══ Data provided ══

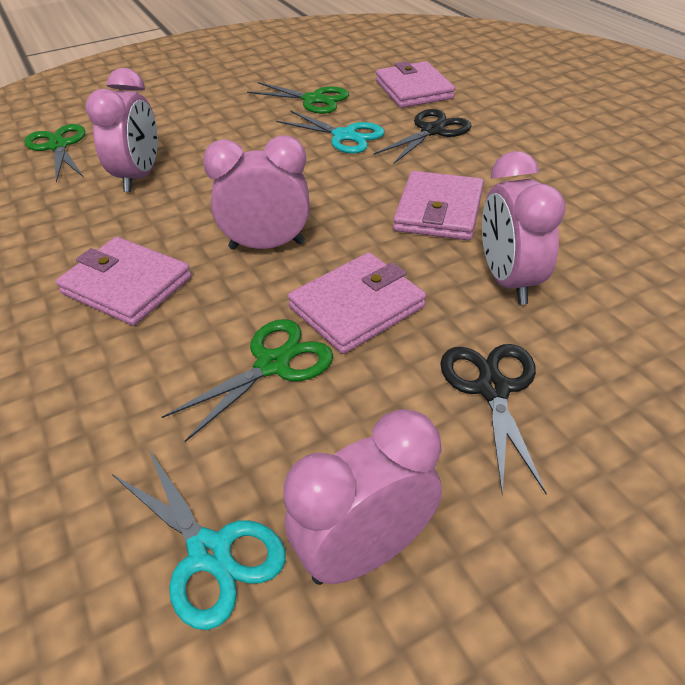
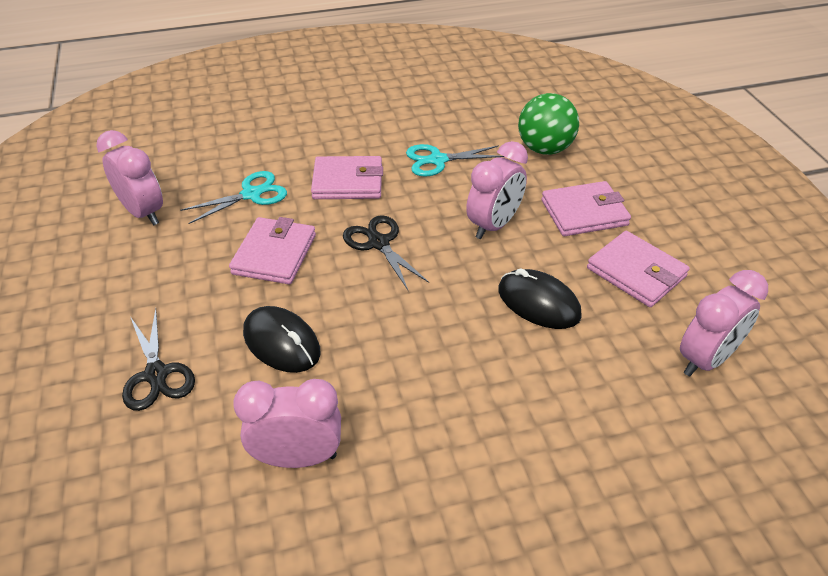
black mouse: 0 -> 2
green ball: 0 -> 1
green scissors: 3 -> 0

═══
══ Data provided ══

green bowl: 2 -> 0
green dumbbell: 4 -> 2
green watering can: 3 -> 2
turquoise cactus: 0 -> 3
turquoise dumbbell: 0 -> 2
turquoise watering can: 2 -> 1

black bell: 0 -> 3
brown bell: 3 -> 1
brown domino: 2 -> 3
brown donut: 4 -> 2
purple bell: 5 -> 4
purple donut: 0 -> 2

═══
══ Data provided ══

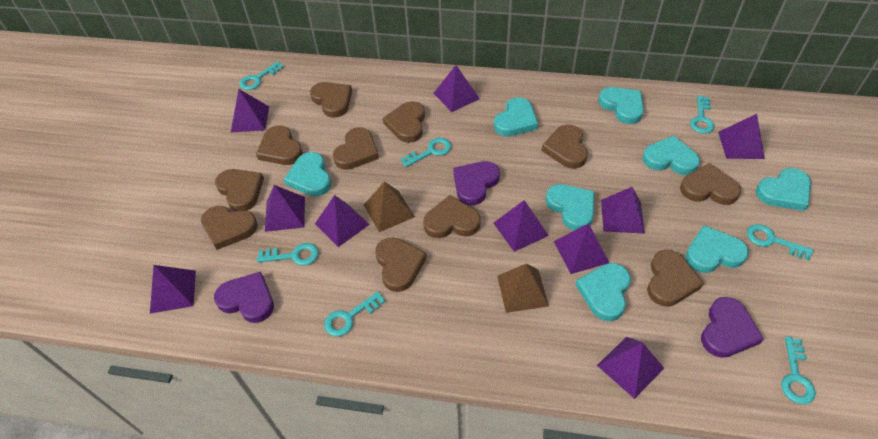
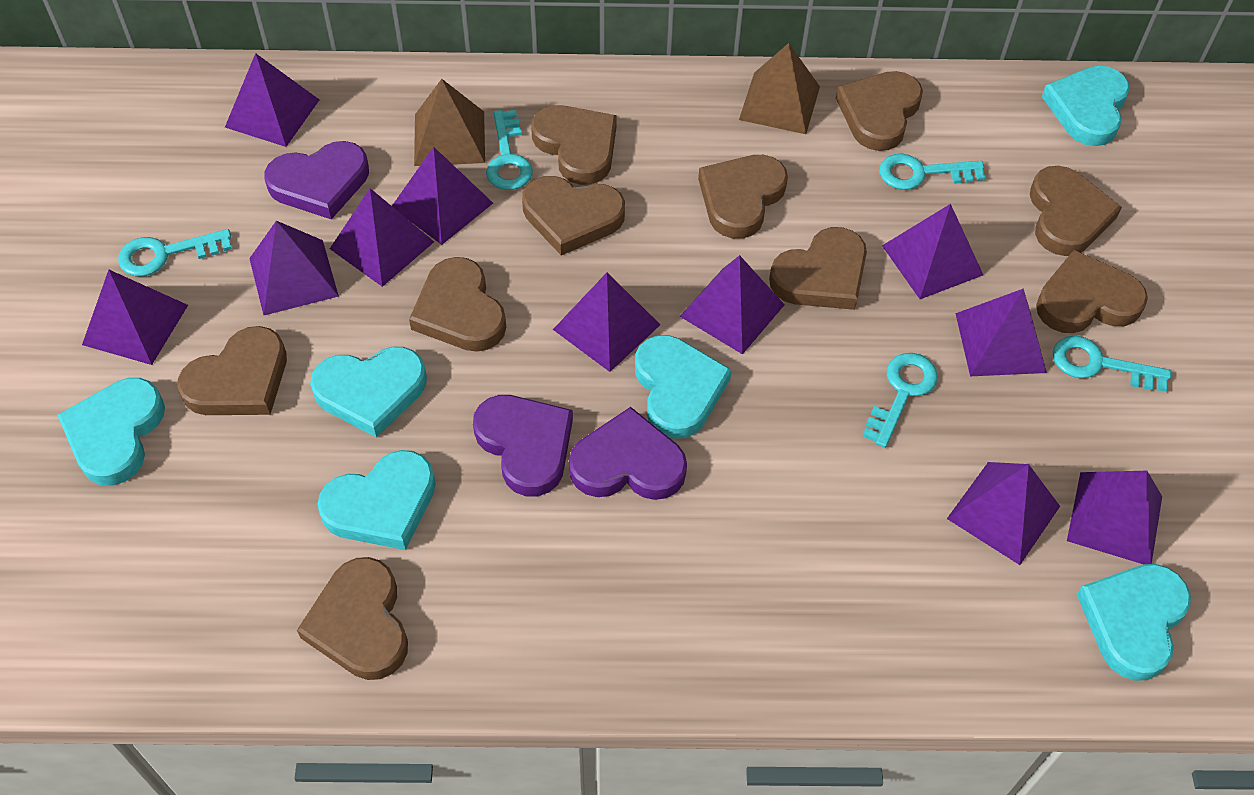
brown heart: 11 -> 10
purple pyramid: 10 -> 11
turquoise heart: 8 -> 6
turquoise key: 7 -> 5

═══

What do the lines above say from the one containing "green bowl: 2 -> 0" down to the one containing "purple donut: 0 -> 2"? Return them exactly, both end lines included, and only them.

green bowl: 2 -> 0
green dumbbell: 4 -> 2
green watering can: 3 -> 2
turquoise cactus: 0 -> 3
turquoise dumbbell: 0 -> 2
turquoise watering can: 2 -> 1

black bell: 0 -> 3
brown bell: 3 -> 1
brown domino: 2 -> 3
brown donut: 4 -> 2
purple bell: 5 -> 4
purple donut: 0 -> 2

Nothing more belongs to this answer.